Task statement:
In the entries below, identify every line with the string "green" and copy it.

Records provided:
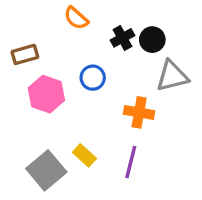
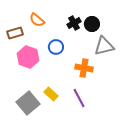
orange semicircle: (76, 18) -> (37, 20), moved
purple line: (131, 162) -> (79, 98), turned -42

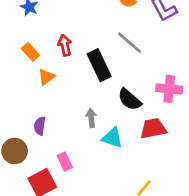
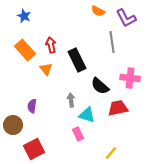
gray line: (130, 43) -> (112, 42), moved, turned 40
orange rectangle: (30, 52) -> (25, 50), size x1.5
orange triangle: (46, 77) -> (46, 69), moved, turned -32
pink rectangle: (65, 162) -> (78, 134), moved

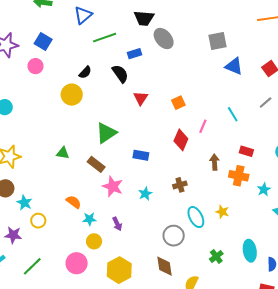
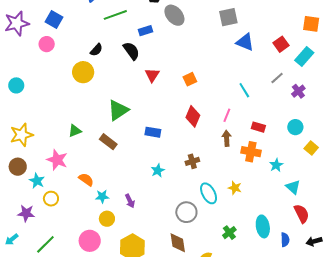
pink line: (203, 126) -> (227, 115), moved
green triangle: (63, 153) -> (75, 131), turned -32
pink star: (113, 186) -> (57, 160), moved

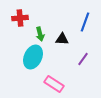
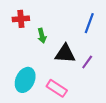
black triangle: (62, 39) -> (65, 54), moved, size x1.5
cyan ellipse: (33, 57) -> (25, 80), moved

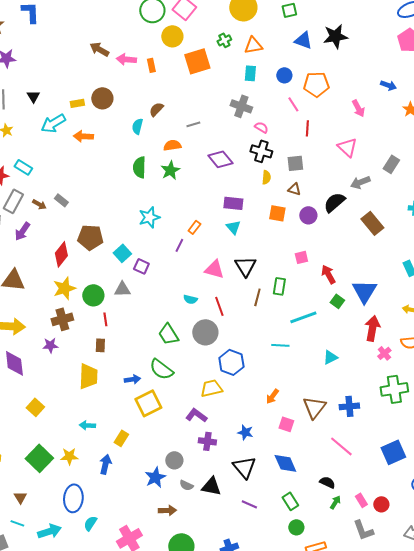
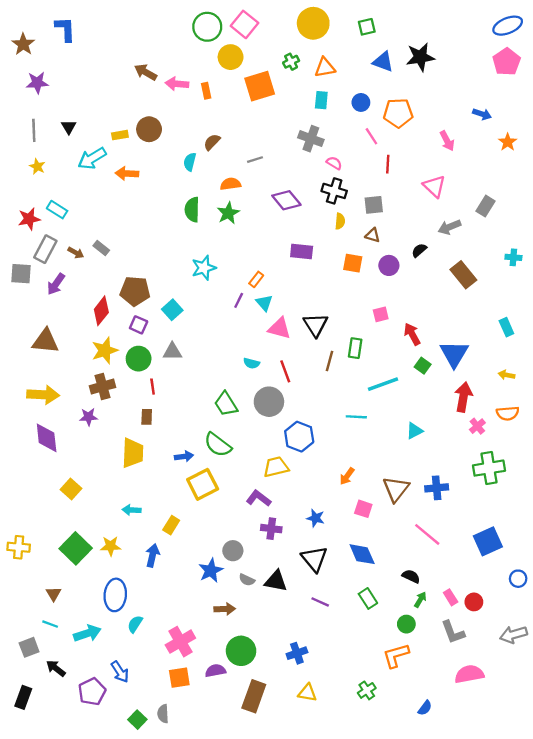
black semicircle: (334, 202) -> (419, 250), size x0.6
cyan triangle: (233, 227) -> (264, 303), moved
purple square: (141, 266) -> (139, 325), moved
green circle: (296, 527) -> (406, 624), moved

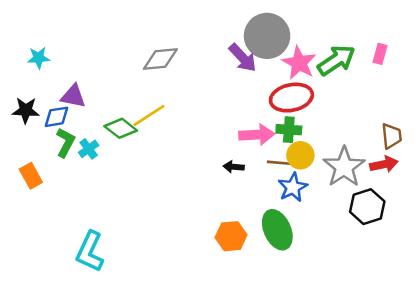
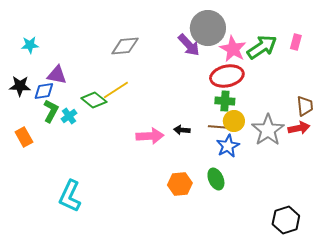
pink arrow: (257, 135) -> (150, 136), moved
black hexagon: (367, 207) -> (286, 220), moved
green ellipse: (277, 230) -> (216, 179), size x0.7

Solution to the exercise:
green triangle: (63, 153) -> (75, 131), turned -32
green circle: (296, 527) -> (406, 624), moved
green ellipse: (277, 230) -> (216, 179), size x0.7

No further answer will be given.